Scene images with change listings
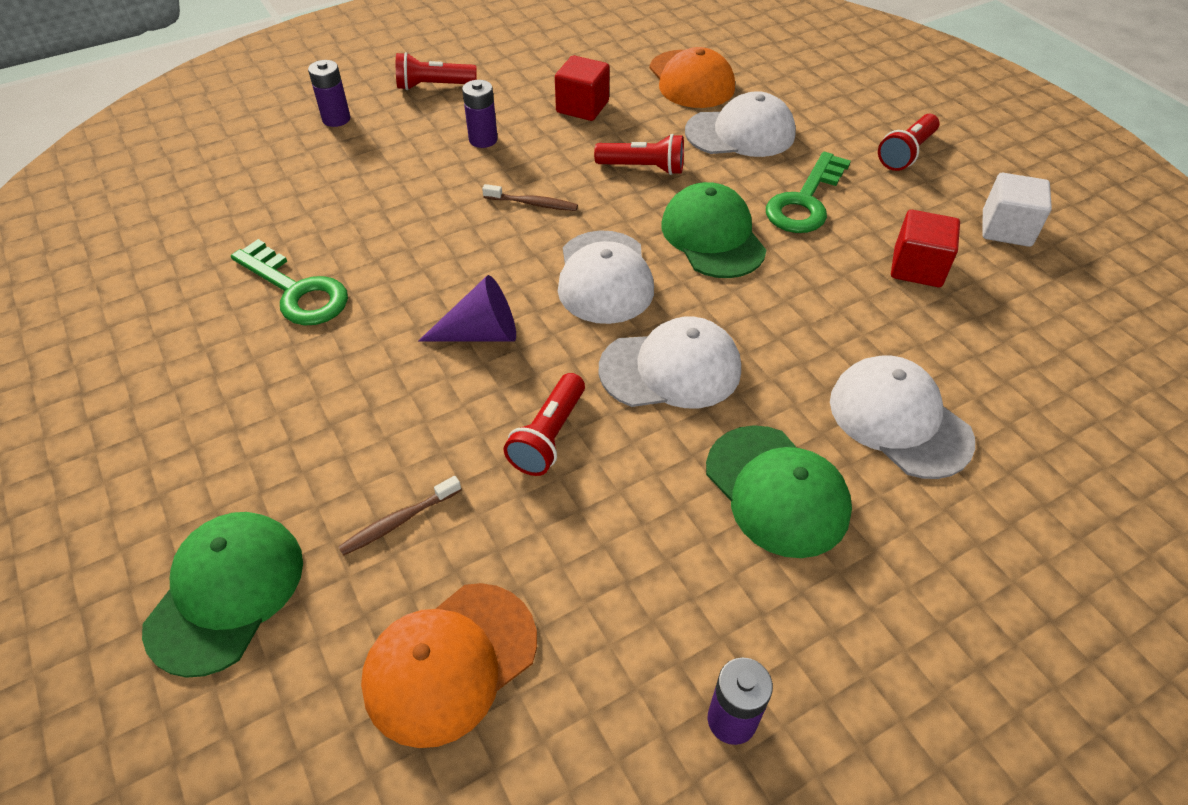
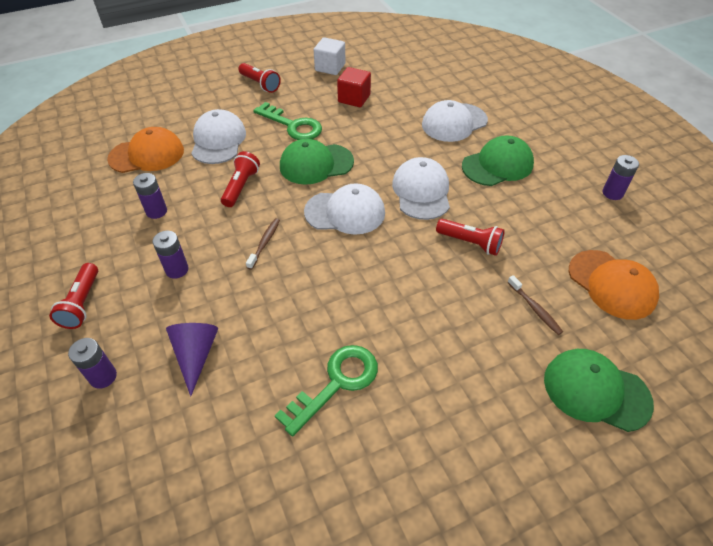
camera: 85 degrees left, 0 degrees up
purple cone [418,275,516,342] -> purple cone moved to [166,323,218,396]
red cube [555,55,610,121] -> purple battery [133,173,167,219]

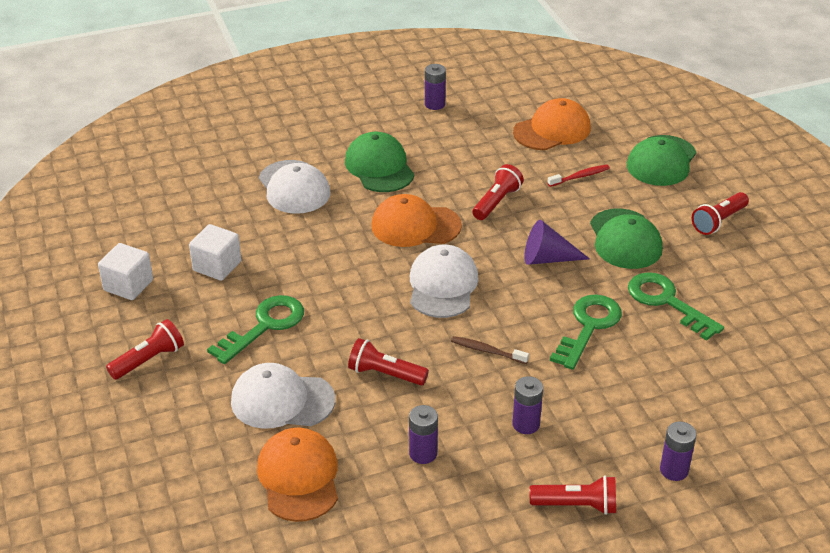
camera: 85 degrees left, 10 degrees down
purple cone [166,323,218,396] -> purple cone moved to [524,220,590,265]
green cap [280,139,354,185] -> green cap moved to [590,208,663,269]
red cube [337,67,371,107] -> white cube [189,224,241,281]
white cap [392,157,450,220] -> orange cap [371,194,462,247]
brown toothbrush [507,275,563,335] -> red toothbrush [547,165,610,187]
none -> green key [550,294,622,370]
none -> red flashlight [692,192,749,235]

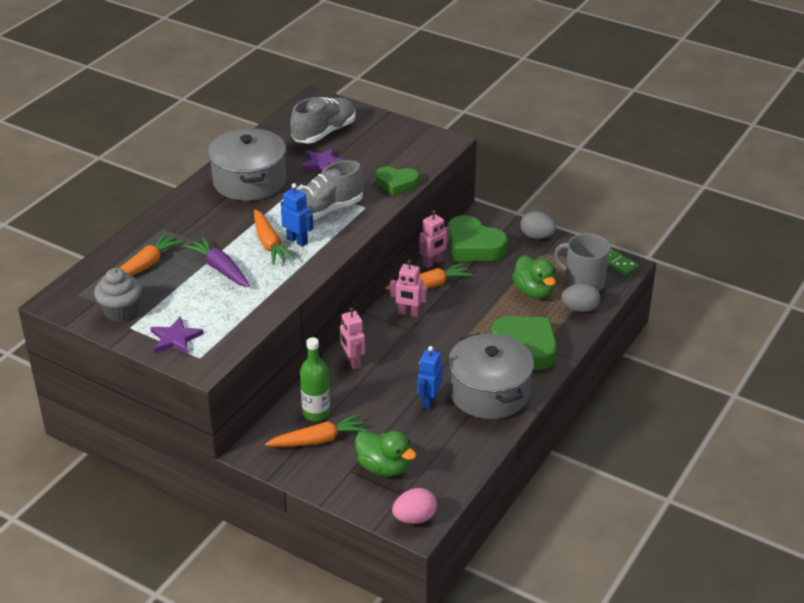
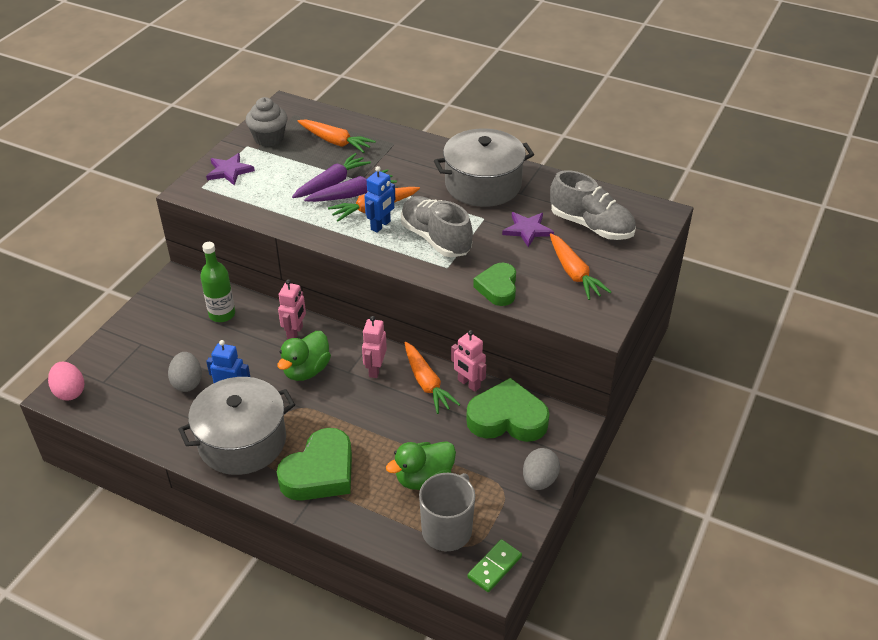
camera: 85 degrees right, 5 degrees up
orange carrot [265,414,367,447] -> orange carrot moved to [550,233,611,300]
pink robot [340,307,365,369] -> pink robot turned 135 degrees clockwise [278,279,306,340]
green duck [355,430,416,477] -> green duck moved to [278,331,331,381]
green heart [447,215,508,261] -> green heart turned 60 degrees clockwise [466,378,549,442]
grey egg [561,283,601,312] -> grey egg moved to [168,352,202,392]
none -> purple carrot [304,169,397,202]

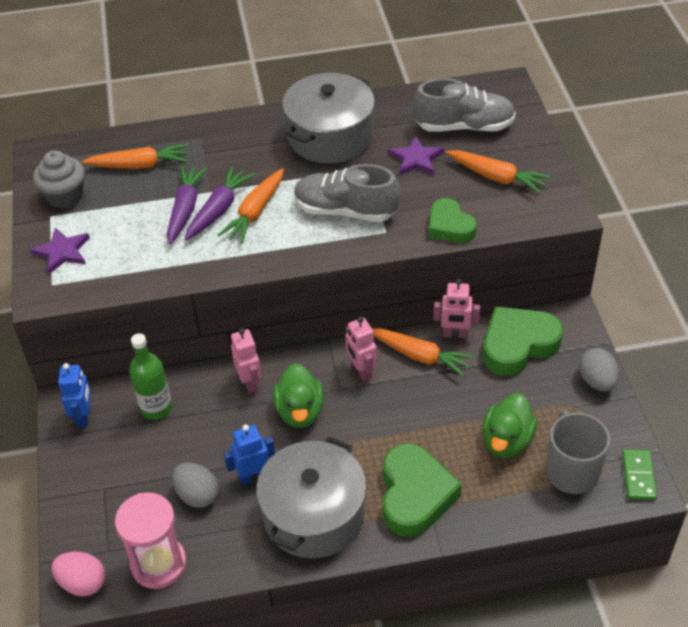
camera: 35 degrees left, 5 degrees up
blue robot [364,166,395,233] -> blue robot moved to [58,363,91,427]
none -> pink hourglass [115,492,187,589]

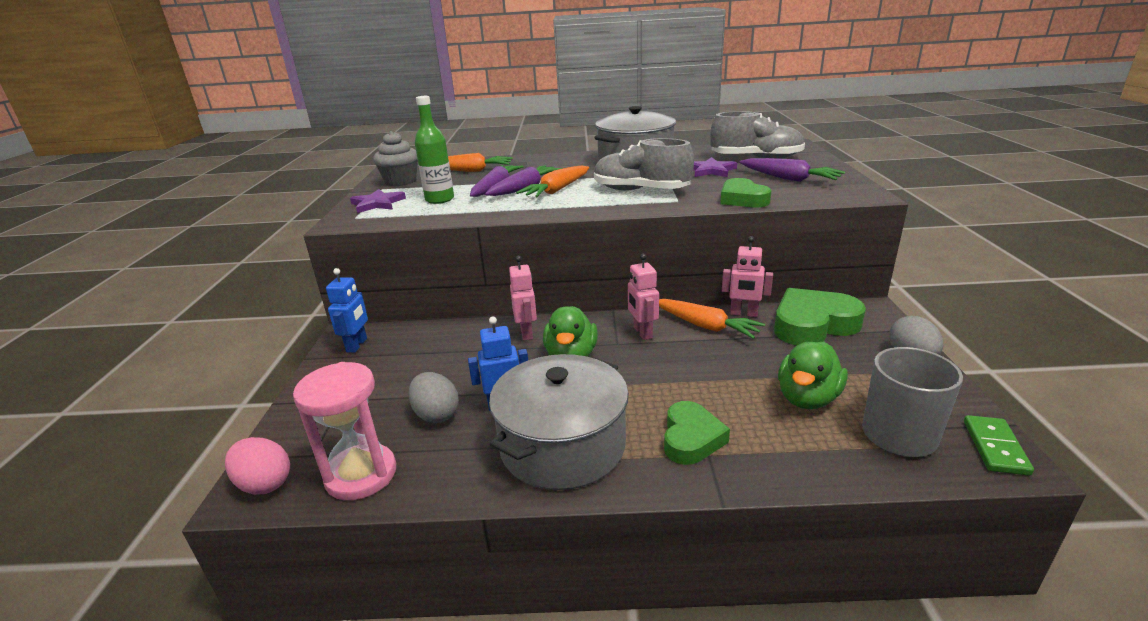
camera: 10 degrees right, 20 degrees down
green bottle [129,333,172,420] -> green bottle moved to [415,96,454,204]
green heart [383,443,462,537] -> green heart [664,401,730,465], size x0.64
orange carrot [446,150,551,194] -> purple carrot [739,158,845,182]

■ **THE TASK**
Wherever the string "turned" occurs in the records above, copy that line.

■ **RESPONSE TO THE EXERCISE**
pink robot [340,307,365,369] -> pink robot turned 135 degrees clockwise [278,279,306,340]
green heart [447,215,508,261] -> green heart turned 60 degrees clockwise [466,378,549,442]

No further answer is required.